= LISTED RECORDS =
---------------

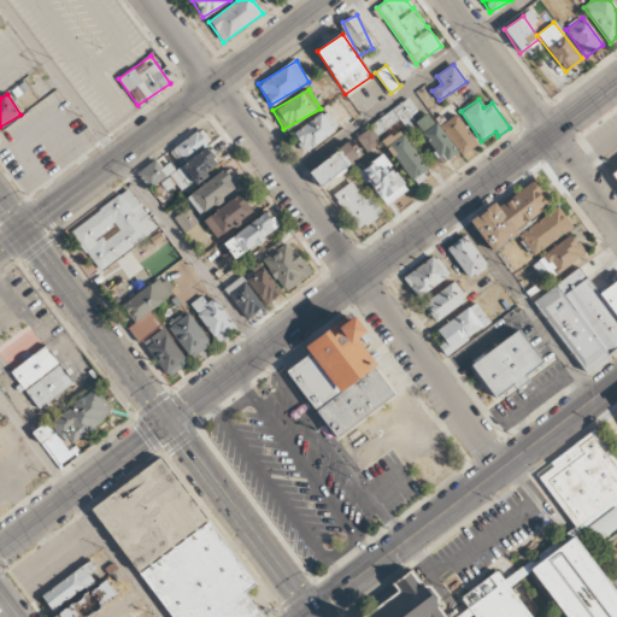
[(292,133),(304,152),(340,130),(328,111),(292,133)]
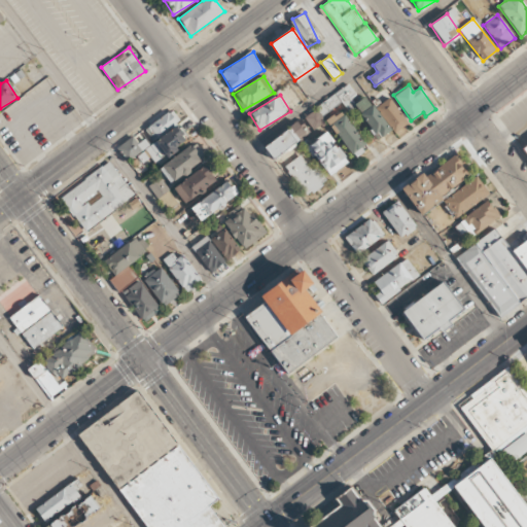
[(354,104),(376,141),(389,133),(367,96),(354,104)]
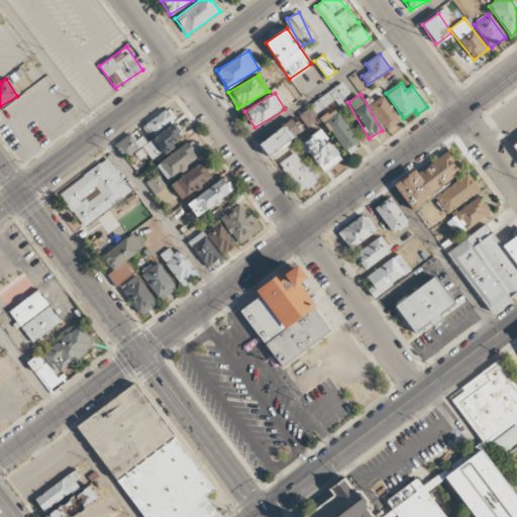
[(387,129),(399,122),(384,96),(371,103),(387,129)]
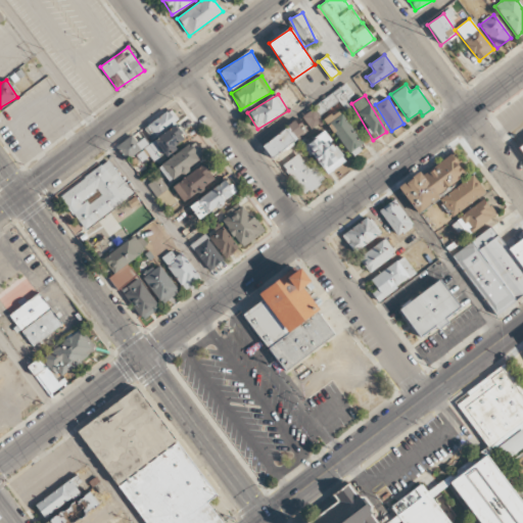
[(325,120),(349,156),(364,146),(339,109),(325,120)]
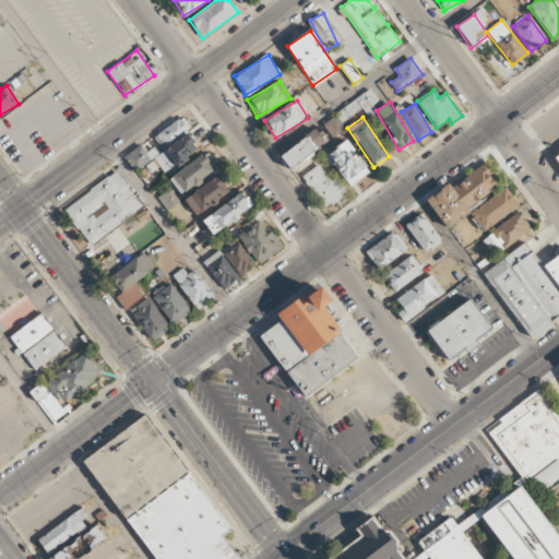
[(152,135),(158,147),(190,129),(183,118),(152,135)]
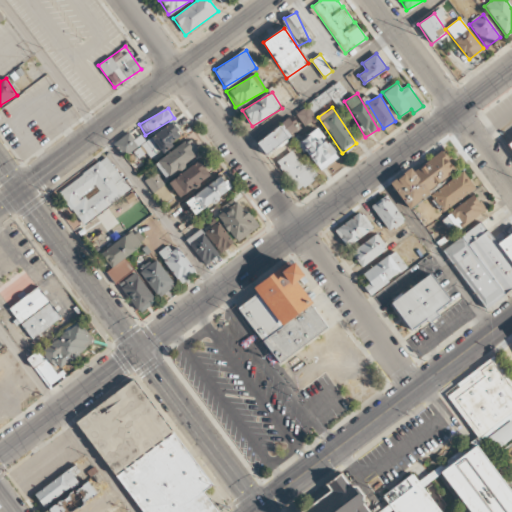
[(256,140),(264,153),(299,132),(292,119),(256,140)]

---------------

= WHAT IS NEEDED =
Pictures stay out; the data above is to be returned exactly.

= EXERCISE ANSWER =
[(292,133),(304,152),(340,130),(328,111),(292,133)]
[(354,104),(376,141),(389,133),(367,96),(354,104)]
[(387,129),(399,122),(384,96),(371,103),(387,129)]
[(325,120),(349,156),(364,146),(339,109),(325,120)]
[(152,135),(158,147),(190,129),(183,118),(152,135)]
[(256,140),(264,153),(299,132),(292,119),(256,140)]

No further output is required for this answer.